**RECORDS FOR THIS TASK**:
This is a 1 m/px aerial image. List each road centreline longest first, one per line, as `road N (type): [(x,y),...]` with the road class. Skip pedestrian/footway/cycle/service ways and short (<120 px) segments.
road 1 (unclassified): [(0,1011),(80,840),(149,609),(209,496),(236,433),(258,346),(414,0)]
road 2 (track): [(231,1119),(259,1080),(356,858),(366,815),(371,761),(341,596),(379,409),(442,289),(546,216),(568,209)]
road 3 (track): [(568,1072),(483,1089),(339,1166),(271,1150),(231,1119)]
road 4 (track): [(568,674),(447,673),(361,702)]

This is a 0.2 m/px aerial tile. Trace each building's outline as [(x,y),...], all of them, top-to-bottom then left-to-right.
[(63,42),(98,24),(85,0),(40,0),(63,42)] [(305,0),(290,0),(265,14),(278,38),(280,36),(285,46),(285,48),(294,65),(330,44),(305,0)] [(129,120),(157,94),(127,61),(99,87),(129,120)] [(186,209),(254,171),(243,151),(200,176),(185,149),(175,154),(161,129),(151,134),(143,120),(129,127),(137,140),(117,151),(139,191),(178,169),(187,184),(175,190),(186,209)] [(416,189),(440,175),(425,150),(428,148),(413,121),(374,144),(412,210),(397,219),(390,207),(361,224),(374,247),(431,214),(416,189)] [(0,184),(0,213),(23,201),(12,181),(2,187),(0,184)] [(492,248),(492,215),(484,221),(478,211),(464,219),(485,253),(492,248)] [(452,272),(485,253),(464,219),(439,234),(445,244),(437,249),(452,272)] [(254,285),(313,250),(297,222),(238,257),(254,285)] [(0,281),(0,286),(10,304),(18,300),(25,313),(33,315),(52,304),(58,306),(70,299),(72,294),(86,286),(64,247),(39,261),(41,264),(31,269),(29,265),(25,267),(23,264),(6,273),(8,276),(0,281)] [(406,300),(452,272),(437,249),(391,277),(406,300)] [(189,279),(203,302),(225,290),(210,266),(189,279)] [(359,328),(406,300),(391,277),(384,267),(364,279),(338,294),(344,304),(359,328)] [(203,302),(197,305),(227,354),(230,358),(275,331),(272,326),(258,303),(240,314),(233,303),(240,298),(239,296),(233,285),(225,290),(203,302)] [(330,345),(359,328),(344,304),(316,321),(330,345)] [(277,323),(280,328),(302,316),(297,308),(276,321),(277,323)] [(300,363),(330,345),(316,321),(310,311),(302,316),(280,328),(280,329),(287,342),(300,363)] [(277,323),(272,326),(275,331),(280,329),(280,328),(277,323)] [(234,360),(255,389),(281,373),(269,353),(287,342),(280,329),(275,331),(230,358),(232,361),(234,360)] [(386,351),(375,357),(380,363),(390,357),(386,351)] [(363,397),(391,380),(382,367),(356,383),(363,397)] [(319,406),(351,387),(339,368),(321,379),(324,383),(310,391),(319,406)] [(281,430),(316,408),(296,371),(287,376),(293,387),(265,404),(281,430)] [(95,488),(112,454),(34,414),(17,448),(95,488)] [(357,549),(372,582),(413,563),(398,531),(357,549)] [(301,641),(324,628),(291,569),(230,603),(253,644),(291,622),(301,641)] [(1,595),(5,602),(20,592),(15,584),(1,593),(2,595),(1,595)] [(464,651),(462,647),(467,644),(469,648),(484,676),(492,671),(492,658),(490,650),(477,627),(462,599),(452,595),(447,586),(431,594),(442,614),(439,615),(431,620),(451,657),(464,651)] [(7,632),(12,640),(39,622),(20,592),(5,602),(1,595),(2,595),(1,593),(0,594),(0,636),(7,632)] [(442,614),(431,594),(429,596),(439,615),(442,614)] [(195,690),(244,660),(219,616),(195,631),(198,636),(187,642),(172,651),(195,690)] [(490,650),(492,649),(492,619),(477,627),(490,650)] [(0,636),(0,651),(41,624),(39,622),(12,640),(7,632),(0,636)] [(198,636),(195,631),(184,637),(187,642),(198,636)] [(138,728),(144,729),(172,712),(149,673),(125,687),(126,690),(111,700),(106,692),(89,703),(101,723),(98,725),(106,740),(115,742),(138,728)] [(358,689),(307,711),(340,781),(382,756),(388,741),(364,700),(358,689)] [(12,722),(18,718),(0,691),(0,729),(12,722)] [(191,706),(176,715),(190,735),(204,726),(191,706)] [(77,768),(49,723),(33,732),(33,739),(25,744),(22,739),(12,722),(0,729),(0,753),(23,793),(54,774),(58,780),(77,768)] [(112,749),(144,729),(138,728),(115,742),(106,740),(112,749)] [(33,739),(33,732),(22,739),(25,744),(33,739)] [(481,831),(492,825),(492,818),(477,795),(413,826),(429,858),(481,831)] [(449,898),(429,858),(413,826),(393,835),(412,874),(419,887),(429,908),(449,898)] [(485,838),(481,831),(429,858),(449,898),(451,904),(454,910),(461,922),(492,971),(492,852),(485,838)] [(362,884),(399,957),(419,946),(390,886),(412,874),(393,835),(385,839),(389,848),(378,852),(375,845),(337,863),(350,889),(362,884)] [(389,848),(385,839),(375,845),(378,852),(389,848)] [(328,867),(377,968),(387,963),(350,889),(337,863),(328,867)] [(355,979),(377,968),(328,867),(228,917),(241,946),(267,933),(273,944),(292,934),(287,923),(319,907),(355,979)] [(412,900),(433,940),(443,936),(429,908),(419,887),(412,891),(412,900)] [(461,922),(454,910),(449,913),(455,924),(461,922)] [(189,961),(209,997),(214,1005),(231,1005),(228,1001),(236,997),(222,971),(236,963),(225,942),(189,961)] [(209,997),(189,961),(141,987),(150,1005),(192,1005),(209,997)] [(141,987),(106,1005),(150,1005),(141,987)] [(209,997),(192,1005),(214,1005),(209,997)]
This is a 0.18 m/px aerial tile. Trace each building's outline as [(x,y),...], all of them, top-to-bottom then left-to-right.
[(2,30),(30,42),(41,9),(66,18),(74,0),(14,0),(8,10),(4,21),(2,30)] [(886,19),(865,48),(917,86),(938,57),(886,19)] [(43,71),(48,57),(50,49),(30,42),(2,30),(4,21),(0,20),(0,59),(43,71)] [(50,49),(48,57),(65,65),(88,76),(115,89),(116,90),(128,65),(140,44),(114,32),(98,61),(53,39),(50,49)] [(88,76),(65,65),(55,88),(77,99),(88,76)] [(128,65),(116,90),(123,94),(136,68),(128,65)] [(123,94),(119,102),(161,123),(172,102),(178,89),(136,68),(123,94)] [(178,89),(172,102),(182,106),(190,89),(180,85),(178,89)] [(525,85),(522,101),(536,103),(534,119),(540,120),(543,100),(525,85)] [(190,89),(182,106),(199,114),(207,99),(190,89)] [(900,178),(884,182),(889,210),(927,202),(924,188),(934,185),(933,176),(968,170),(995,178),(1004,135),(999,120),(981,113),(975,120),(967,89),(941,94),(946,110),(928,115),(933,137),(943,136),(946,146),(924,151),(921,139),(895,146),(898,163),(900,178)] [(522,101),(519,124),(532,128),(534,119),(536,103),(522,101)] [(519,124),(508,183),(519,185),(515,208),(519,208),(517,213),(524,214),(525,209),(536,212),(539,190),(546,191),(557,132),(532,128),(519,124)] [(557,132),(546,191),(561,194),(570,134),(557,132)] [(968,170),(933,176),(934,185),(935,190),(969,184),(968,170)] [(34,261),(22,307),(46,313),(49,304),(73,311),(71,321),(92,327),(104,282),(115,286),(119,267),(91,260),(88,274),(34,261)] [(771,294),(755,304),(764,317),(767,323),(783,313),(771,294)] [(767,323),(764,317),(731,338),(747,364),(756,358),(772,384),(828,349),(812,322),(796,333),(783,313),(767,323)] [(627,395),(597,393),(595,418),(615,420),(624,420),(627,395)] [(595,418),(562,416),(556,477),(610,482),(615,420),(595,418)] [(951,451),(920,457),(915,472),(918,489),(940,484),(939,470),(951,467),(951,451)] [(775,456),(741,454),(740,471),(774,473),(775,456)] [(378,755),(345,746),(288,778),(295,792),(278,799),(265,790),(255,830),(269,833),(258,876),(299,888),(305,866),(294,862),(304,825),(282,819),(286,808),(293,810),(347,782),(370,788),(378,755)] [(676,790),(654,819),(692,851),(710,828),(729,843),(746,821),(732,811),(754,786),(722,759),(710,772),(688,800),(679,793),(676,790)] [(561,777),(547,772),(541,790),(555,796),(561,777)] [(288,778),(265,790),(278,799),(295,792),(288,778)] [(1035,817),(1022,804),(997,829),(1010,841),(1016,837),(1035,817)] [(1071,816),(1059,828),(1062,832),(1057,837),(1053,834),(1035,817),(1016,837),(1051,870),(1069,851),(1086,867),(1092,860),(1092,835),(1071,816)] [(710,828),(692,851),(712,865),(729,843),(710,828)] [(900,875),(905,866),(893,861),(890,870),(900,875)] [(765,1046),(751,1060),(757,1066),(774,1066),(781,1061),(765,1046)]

**PROBLEM REQUIREMENTS**:
A single number is needed: the count of lines in the records that include "road".

**OUTPUT FOR THIS EXERCISE**:
5